WHAT YOU HAVE TO DO:
Using the data that follows, output only the lines from the line with "(412, 284) = (615, 339): orange" up to and including the line with "(832, 675) = (142, 503): yellow", exactly, leaving pictures aside.
SOURCE INFORMATION Block Start
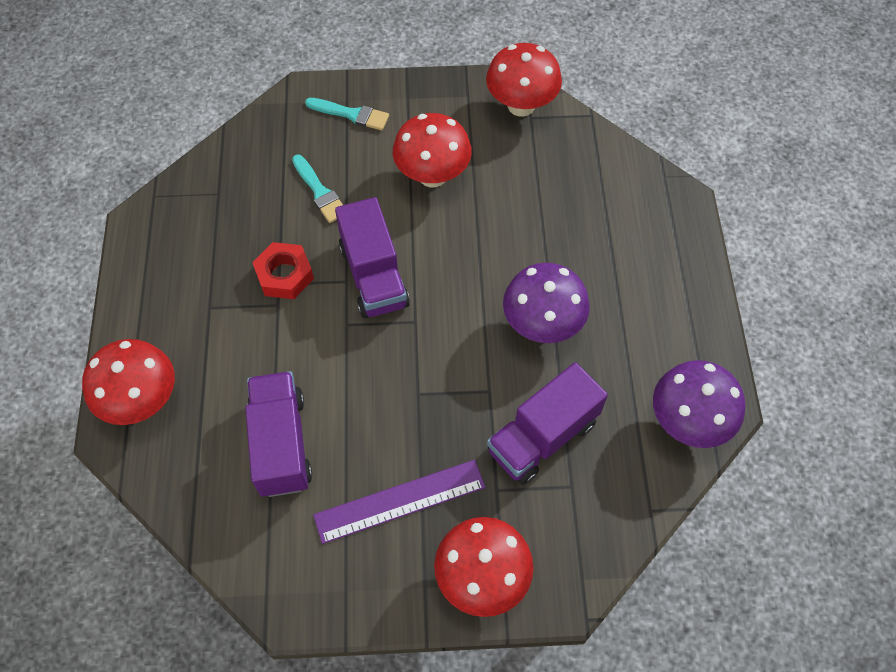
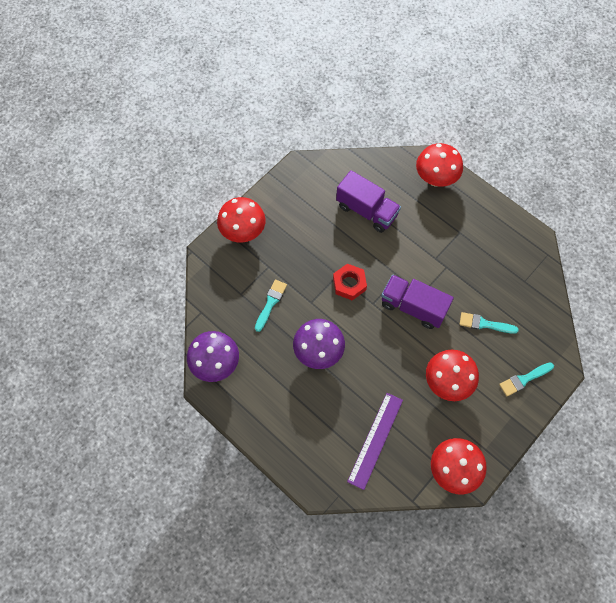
camera: 135 degrees right, 5 degrees up
(284, 275) = (449, 272): red nut -> red nut (349, 284)
(399, 500) = (300, 230): purple ruler -> purple ruler (375, 440)
(542, 436) = (270, 303): purple truck -> turquoise brush

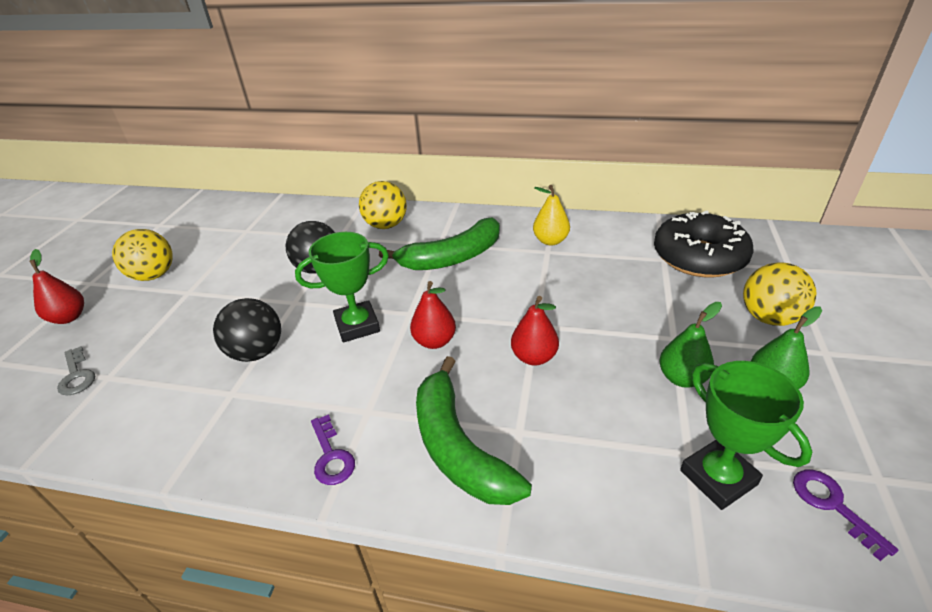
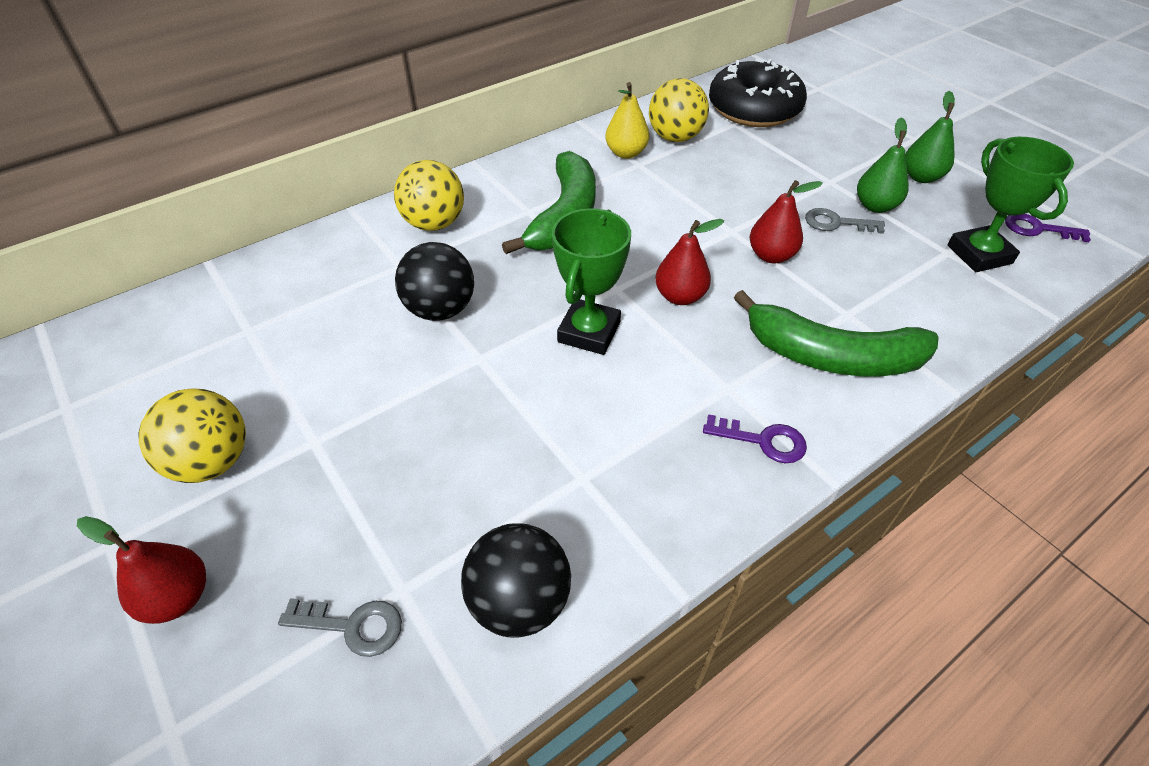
camera: 50 degrees left, 10 degrees up
(257, 352) = (534, 427): black ball -> black ball (519, 601)
(624, 368) = (836, 223): none -> grey key
(718, 477) = (979, 254): green trophy -> green trophy turned 60 degrees clockwise
(768, 317) = (858, 132): yellow ball -> yellow ball (675, 137)

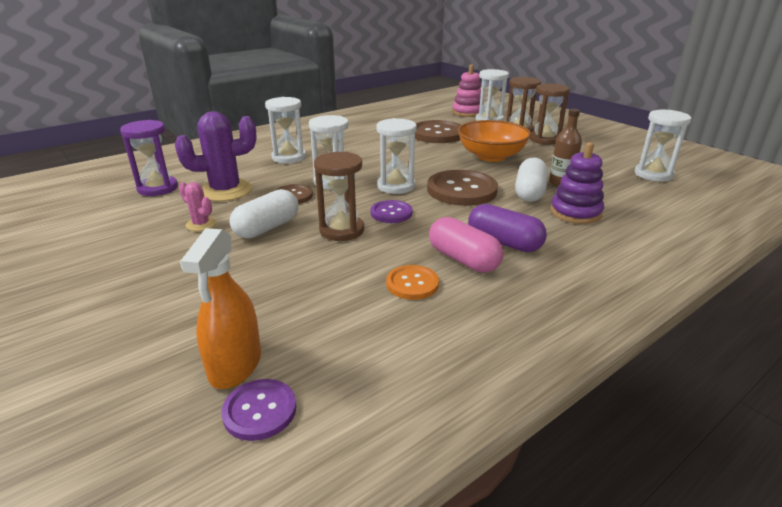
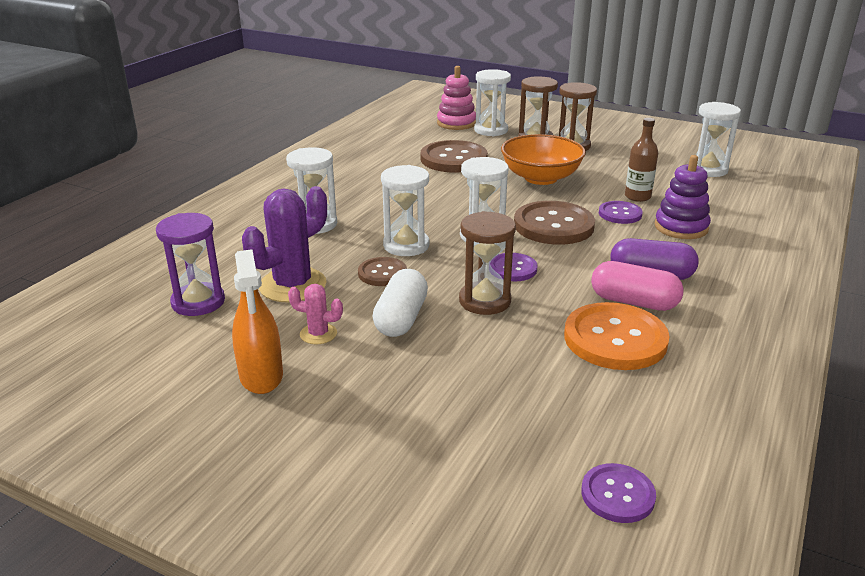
camera: 25 degrees left, 0 degrees up
(235, 365) = (548, 465): orange spray bottle -> orange spray bottle (261, 376)
(412, 284) = (615, 339): orange button -> orange button, size x1.82
(529, 192) = (620, 214): white capsule -> purple button

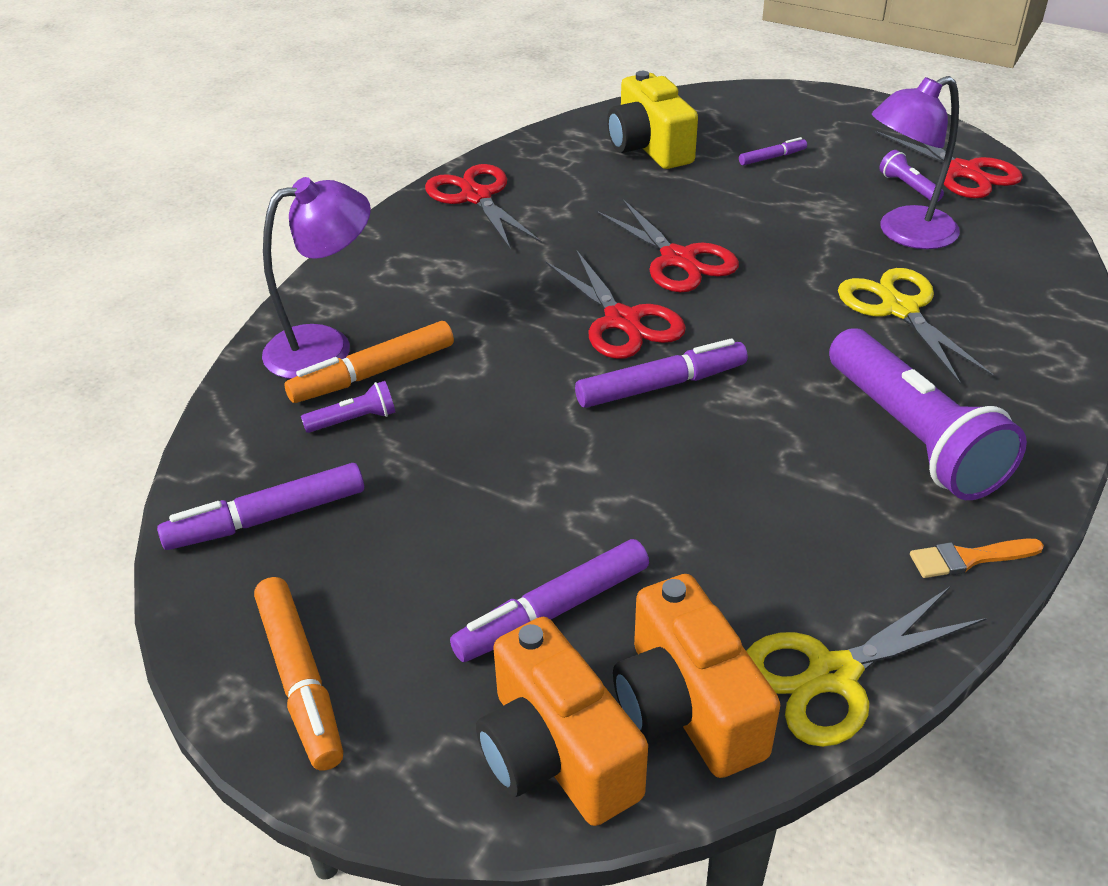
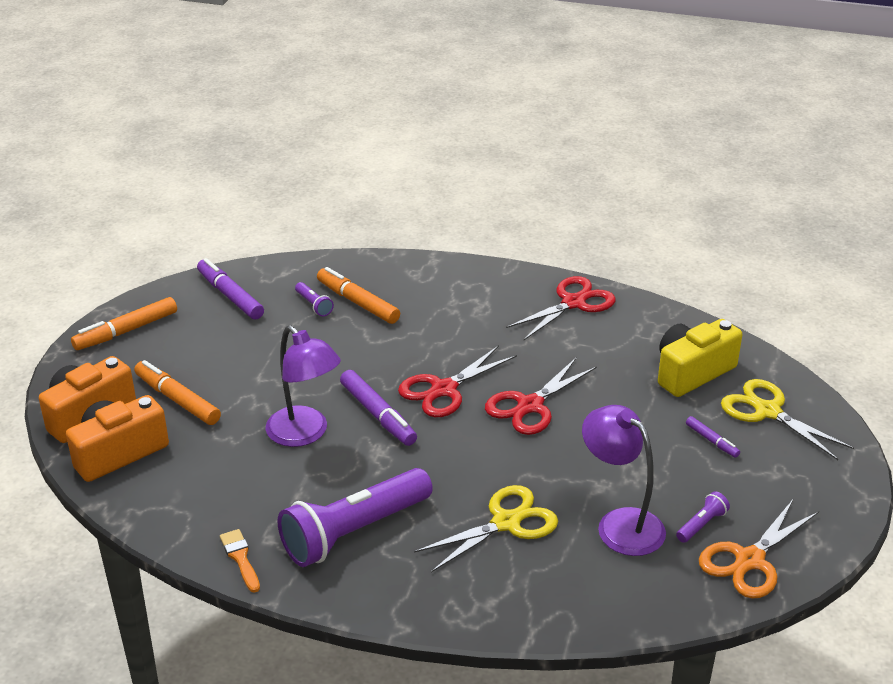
camera: 75 degrees right, 5 degrees down
(325, 347) = (378, 280): purple lamp -> purple lamp (305, 434)
(553, 611) = (177, 400): purple marker -> orange marker
(832, 675) = (142, 503): yellow scissors -> yellow scissors (767, 411)
(963, 172) = (749, 560): red scissors -> orange scissors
SOURCE INFORMATION Block End
WRITTEN REPLY:
(412, 284) = (615, 339): orange button -> orange button, size x1.82
(529, 192) = (620, 214): white capsule -> purple button

camera: 75 degrees right, 5 degrees down
(325, 347) = (378, 280): purple lamp -> purple lamp (305, 434)
(553, 611) = (177, 400): purple marker -> orange marker
(832, 675) = (142, 503): yellow scissors -> yellow scissors (767, 411)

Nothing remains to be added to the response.